_PROBLEM TO WORK ON_:
All of the entries below should be returned verbatim, apart from the pictures.

#####

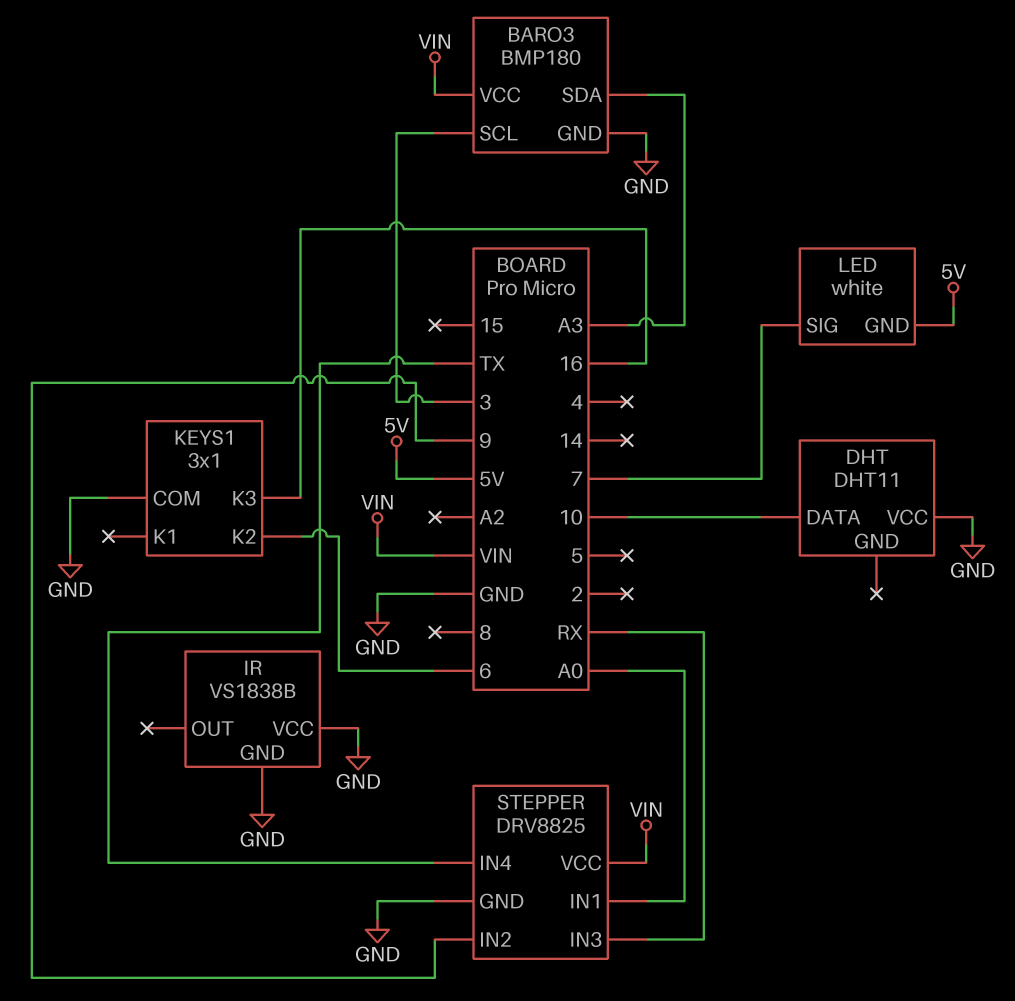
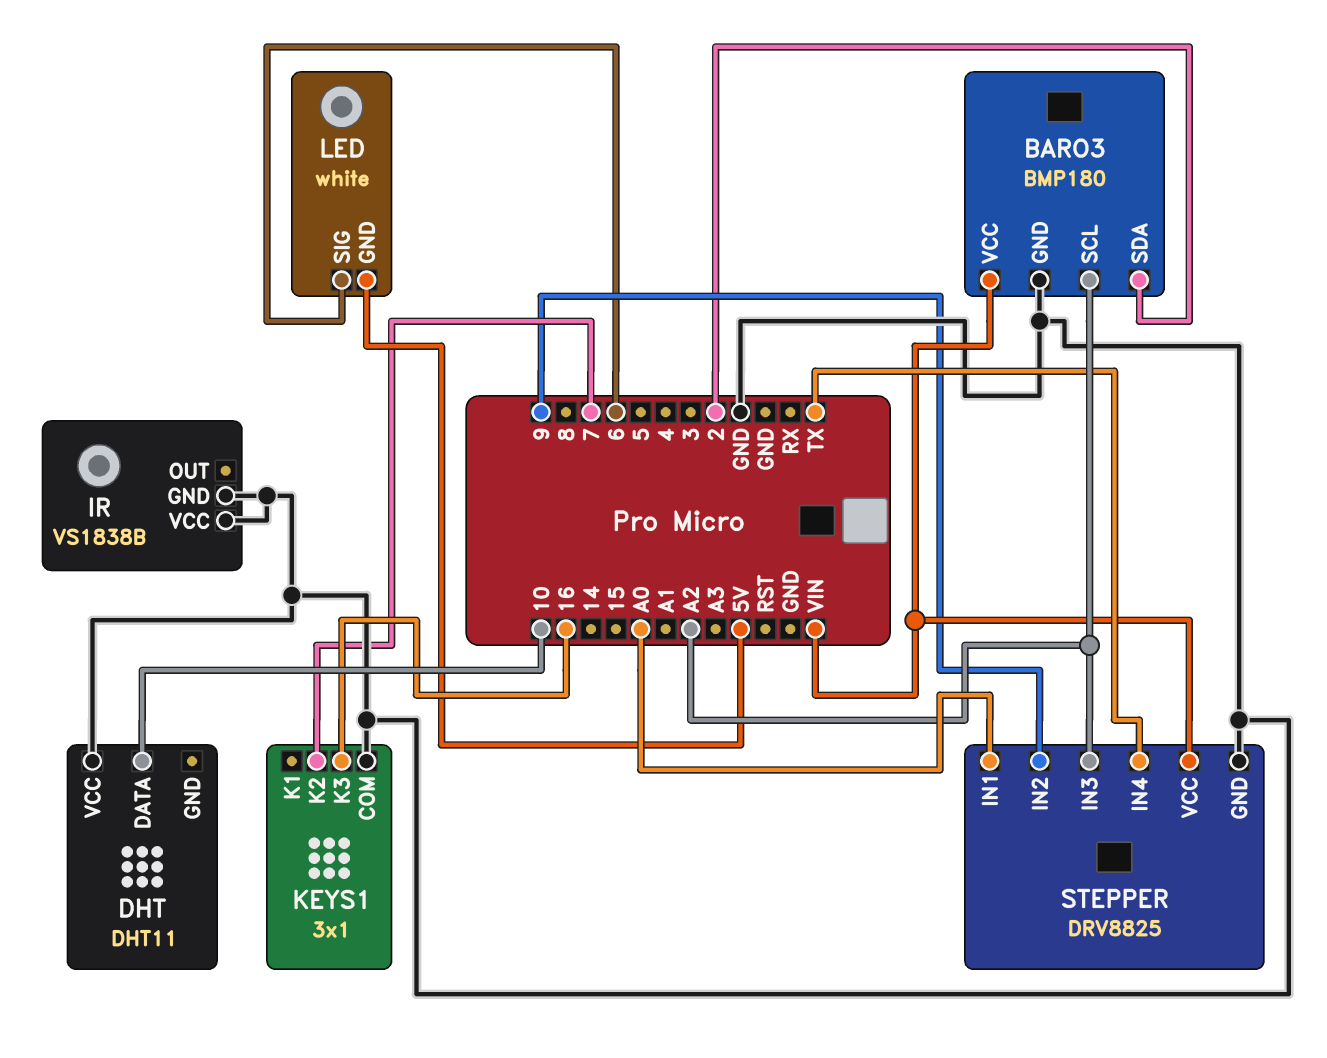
BARO3 pin SCL: 3 -> A2
BARO3 pin SDA: A3 -> 2
KEYS1 pin K2: 6 -> 7
LED pin SIG: 7 -> 6
STEPPER pin IN3: RX -> A2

#####

_SOLVED PROBLEM_:
BARO3 pin SCL: 3 -> A2
BARO3 pin SDA: A3 -> 2
KEYS1 pin K2: 6 -> 7
LED pin SIG: 7 -> 6
STEPPER pin IN3: RX -> A2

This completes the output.